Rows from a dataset
<<<<

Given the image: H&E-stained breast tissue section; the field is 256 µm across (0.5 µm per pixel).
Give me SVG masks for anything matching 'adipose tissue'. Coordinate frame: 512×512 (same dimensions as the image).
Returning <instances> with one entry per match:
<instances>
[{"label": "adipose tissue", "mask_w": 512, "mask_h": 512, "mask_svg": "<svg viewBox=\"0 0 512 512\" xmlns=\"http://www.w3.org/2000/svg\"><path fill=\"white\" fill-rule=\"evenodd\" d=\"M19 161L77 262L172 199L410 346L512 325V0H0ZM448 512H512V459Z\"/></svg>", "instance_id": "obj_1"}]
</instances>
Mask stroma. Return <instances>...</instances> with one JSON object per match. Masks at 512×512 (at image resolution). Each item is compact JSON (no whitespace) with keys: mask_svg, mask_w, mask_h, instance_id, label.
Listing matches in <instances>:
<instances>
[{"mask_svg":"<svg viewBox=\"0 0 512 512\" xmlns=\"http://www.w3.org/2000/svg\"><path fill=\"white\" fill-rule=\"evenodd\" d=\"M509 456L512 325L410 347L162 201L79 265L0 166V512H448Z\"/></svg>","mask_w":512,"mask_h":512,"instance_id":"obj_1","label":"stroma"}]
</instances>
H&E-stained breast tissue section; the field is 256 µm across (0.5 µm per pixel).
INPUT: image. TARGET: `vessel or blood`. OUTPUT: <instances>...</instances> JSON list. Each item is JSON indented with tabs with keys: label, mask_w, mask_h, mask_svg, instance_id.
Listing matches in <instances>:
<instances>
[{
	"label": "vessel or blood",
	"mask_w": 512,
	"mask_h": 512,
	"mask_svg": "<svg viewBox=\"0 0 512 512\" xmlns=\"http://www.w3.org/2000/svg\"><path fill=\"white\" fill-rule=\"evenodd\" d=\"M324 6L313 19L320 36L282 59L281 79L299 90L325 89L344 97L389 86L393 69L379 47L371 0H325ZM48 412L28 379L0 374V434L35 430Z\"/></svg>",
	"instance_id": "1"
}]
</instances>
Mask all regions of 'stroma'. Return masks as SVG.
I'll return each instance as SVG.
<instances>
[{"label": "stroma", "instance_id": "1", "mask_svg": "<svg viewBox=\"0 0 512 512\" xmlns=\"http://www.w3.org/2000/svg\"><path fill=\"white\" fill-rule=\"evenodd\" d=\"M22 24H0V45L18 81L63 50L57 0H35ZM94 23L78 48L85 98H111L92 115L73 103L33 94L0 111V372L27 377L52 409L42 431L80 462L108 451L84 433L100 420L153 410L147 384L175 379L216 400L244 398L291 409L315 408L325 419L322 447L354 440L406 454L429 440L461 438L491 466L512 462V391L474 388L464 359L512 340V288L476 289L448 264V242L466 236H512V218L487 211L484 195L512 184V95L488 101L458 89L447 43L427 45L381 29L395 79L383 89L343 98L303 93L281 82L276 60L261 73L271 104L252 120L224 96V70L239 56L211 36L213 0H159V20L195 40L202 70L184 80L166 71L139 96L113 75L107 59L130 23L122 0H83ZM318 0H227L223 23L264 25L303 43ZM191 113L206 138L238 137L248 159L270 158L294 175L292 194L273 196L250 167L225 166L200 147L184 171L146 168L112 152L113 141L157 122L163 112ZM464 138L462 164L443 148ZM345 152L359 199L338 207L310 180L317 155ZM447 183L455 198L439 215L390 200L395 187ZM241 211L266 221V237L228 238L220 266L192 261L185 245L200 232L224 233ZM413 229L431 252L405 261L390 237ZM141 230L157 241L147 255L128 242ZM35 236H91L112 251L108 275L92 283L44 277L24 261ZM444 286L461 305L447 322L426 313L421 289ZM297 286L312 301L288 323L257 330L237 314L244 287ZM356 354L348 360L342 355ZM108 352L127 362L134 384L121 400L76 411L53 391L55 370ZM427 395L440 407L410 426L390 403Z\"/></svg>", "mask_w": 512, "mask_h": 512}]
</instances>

>>>>

TASK
Repeat every entry word for word.

TASK OUTPUT
Given the image: H&E-stained breast tissue section; the field is 256 µm across (0.5 µm per pixel).
Give me SVG masks for anything matching 'adipose tissue'. Coordinate frame: 512×512 (same dimensions as the image).
Returning <instances> with one entry per match:
<instances>
[{"label": "adipose tissue", "mask_w": 512, "mask_h": 512, "mask_svg": "<svg viewBox=\"0 0 512 512\" xmlns=\"http://www.w3.org/2000/svg\"><path fill=\"white\" fill-rule=\"evenodd\" d=\"M19 161L77 262L172 199L410 346L512 325V0H0ZM448 512H512V459Z\"/></svg>", "instance_id": "obj_1"}]
</instances>
Mask stroma. Return <instances>...</instances> with one JSON object per match. Masks at 512×512 (at image resolution). Each item is compact JSON (no whitespace) with keys: mask_svg, mask_w, mask_h, instance_id, label.
Listing matches in <instances>:
<instances>
[{"mask_svg":"<svg viewBox=\"0 0 512 512\" xmlns=\"http://www.w3.org/2000/svg\"><path fill=\"white\" fill-rule=\"evenodd\" d=\"M509 456L512 325L410 347L162 201L79 265L0 166V512H448Z\"/></svg>","mask_w":512,"mask_h":512,"instance_id":"obj_1","label":"stroma"}]
</instances>
H&E-stained breast tissue section; the field is 256 µm across (0.5 µm per pixel).
INPUT: image. TARGET: `vessel or blood`. OUTPUT: <instances>...</instances> JSON list. Each item is JSON indented with tabs with keys: label, mask_w, mask_h, mask_svg, instance_id.
Listing matches in <instances>:
<instances>
[{
	"label": "vessel or blood",
	"mask_w": 512,
	"mask_h": 512,
	"mask_svg": "<svg viewBox=\"0 0 512 512\" xmlns=\"http://www.w3.org/2000/svg\"><path fill=\"white\" fill-rule=\"evenodd\" d=\"M324 6L313 19L320 36L282 59L281 79L299 90L325 89L344 97L389 86L393 69L379 47L371 0H325ZM48 412L28 379L0 374V434L35 430Z\"/></svg>",
	"instance_id": "1"
}]
</instances>
Mask all regions of 'stroma'. Return masks as SVG.
I'll return each instance as SVG.
<instances>
[{"label": "stroma", "instance_id": "1", "mask_svg": "<svg viewBox=\"0 0 512 512\" xmlns=\"http://www.w3.org/2000/svg\"><path fill=\"white\" fill-rule=\"evenodd\" d=\"M22 24H0V45L18 81L63 50L57 0H35ZM94 23L78 48L85 98H111L92 115L73 103L33 94L0 111V372L27 377L52 409L42 431L80 462L108 451L84 433L100 420L153 410L147 384L175 379L216 400L244 398L291 409L315 408L325 419L322 447L354 440L406 454L429 440L461 438L491 466L512 462V391L474 388L464 359L512 340V288L476 289L448 264V242L466 236H512V218L487 211L484 195L512 184V95L488 101L458 89L447 43L427 45L381 29L395 79L383 89L343 98L303 93L281 82L276 60L261 73L271 104L252 120L224 96V70L239 56L211 36L213 0H159V20L195 40L202 70L184 80L166 71L139 96L113 75L107 59L130 23L122 0H83ZM318 0H227L223 23L264 25L303 43ZM191 113L206 138L238 137L248 159L270 158L294 175L292 194L273 196L250 167L225 166L200 147L184 171L146 168L112 152L113 141L157 122L163 112ZM464 138L462 164L443 148ZM345 152L359 199L338 207L310 180L317 155ZM447 183L455 198L439 215L390 200L395 187ZM241 211L266 221V237L228 238L220 266L192 261L185 245L200 232L224 233ZM413 229L431 252L405 261L390 237ZM141 230L157 241L147 255L128 242ZM35 236H91L112 251L108 275L92 283L44 277L24 261ZM444 286L461 305L447 322L426 313L421 289ZM297 286L312 301L288 323L257 330L237 314L244 287ZM356 354L348 360L342 355ZM108 352L127 362L134 384L121 400L76 411L53 391L55 370ZM427 395L440 407L410 426L390 403Z\"/></svg>", "mask_w": 512, "mask_h": 512}]
</instances>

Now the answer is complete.